# What is being asked
Starting at the line below with "brown brick A11:B11" and stopping at the line with "none -> orange brick E9 level 2", please print each line exactly, those two included, and skip every picture.

Data to examine: Begin

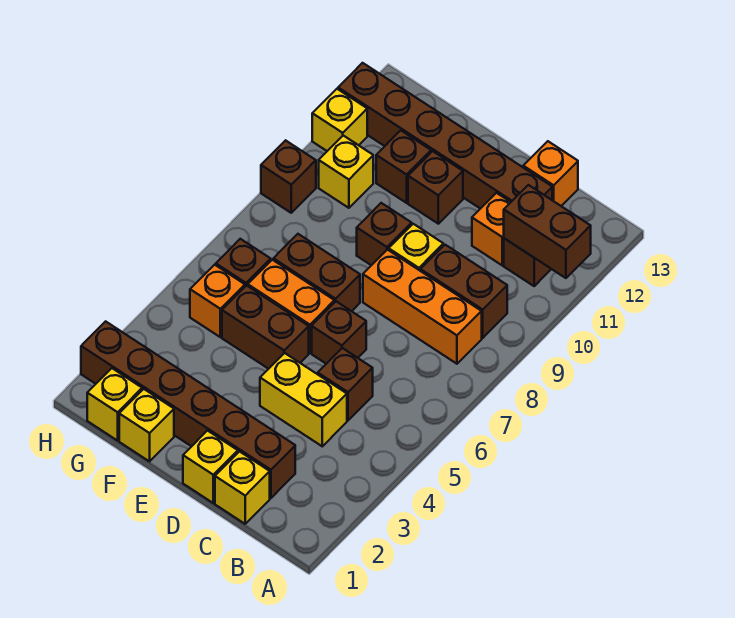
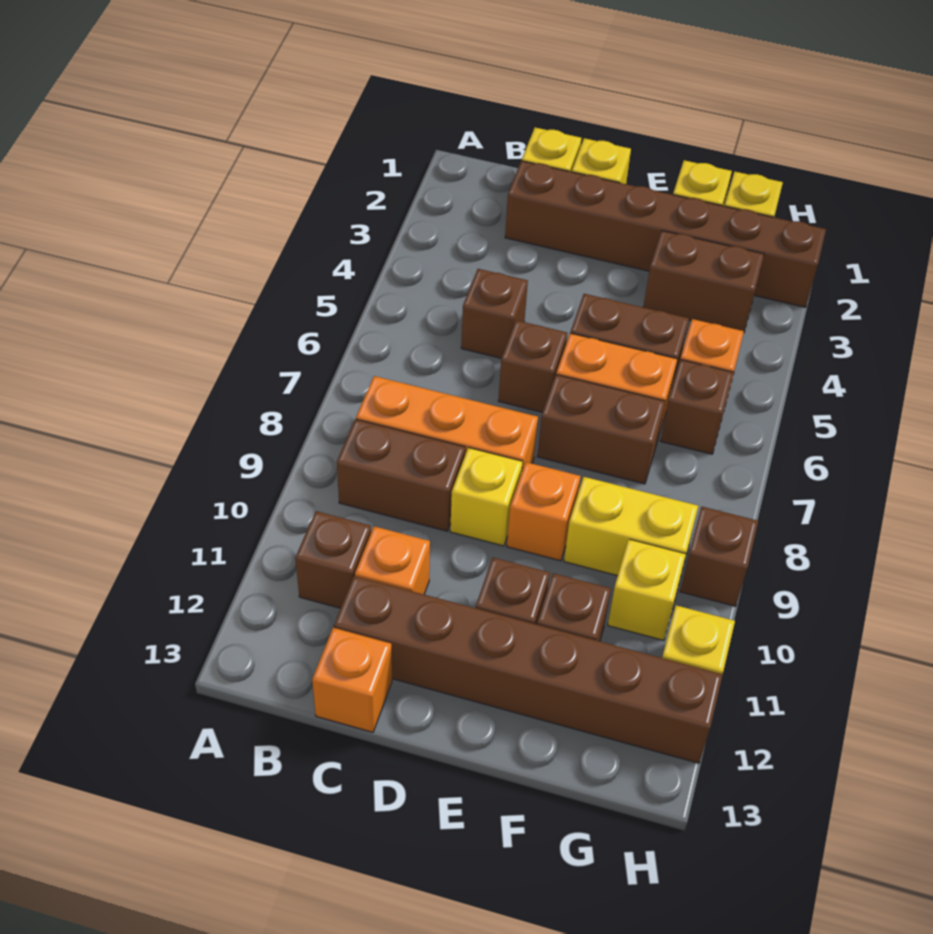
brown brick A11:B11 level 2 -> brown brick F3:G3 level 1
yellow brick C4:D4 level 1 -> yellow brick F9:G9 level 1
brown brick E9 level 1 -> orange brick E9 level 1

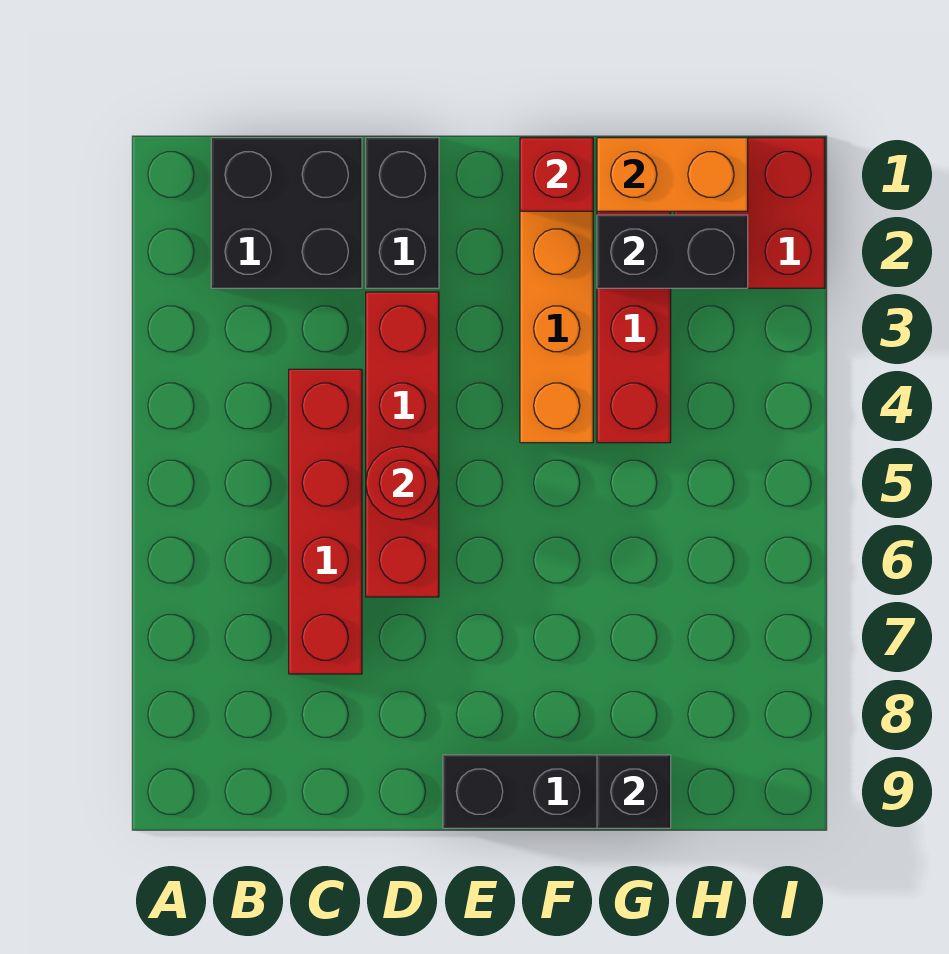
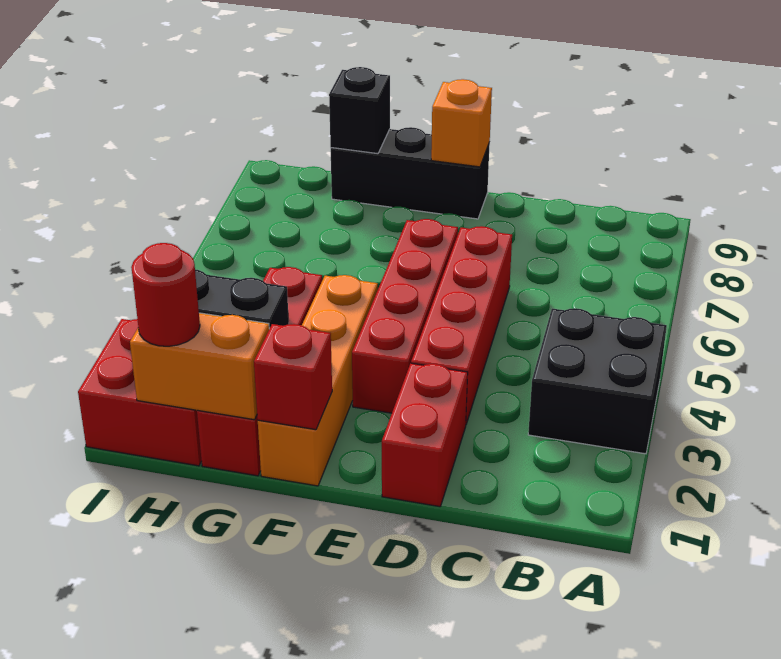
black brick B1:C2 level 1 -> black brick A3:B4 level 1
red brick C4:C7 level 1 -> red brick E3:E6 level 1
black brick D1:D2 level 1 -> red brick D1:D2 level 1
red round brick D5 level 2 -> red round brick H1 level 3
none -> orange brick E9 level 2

Data to examine: End
Data to examine: Begin

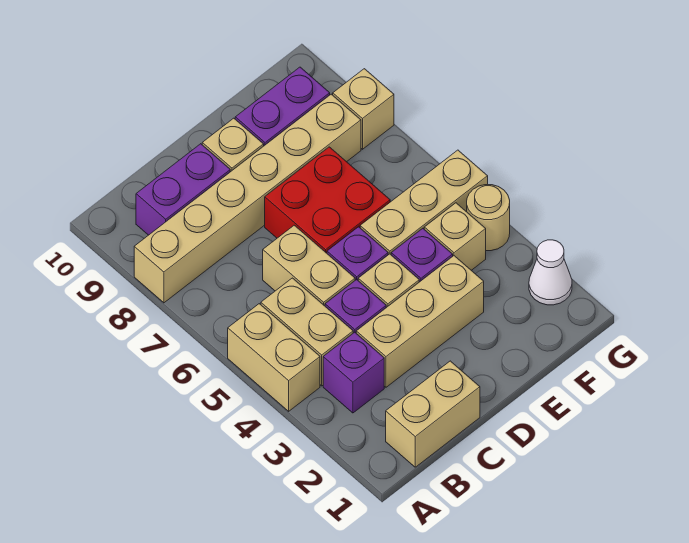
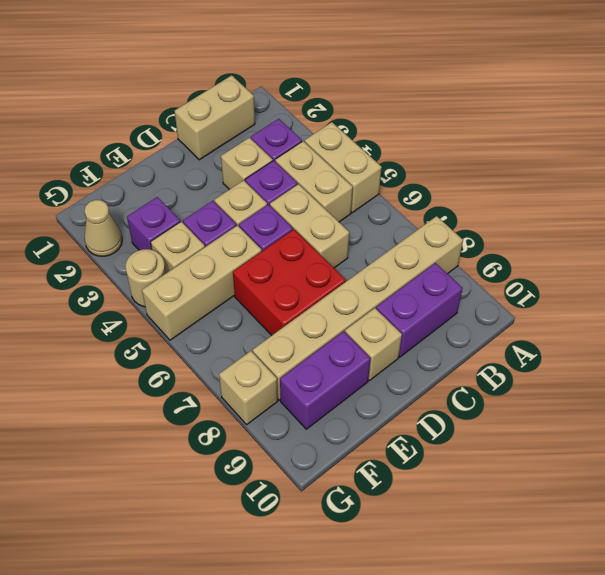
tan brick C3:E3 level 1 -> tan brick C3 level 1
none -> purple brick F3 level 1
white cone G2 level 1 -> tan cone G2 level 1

Data to examine: End
Data to examine: Begin

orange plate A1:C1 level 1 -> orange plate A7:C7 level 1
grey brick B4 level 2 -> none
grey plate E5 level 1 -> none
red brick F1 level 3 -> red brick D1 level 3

Data to examine: End

# Solution to the problem
brown brick A11:B11 level 2 -> brown brick F3:G3 level 1
yellow brick C4:D4 level 1 -> yellow brick F9:G9 level 1
brown brick E9 level 1 -> orange brick E9 level 1

black brick B1:C2 level 1 -> black brick A3:B4 level 1
red brick C4:C7 level 1 -> red brick E3:E6 level 1
black brick D1:D2 level 1 -> red brick D1:D2 level 1
red round brick D5 level 2 -> red round brick H1 level 3
none -> orange brick E9 level 2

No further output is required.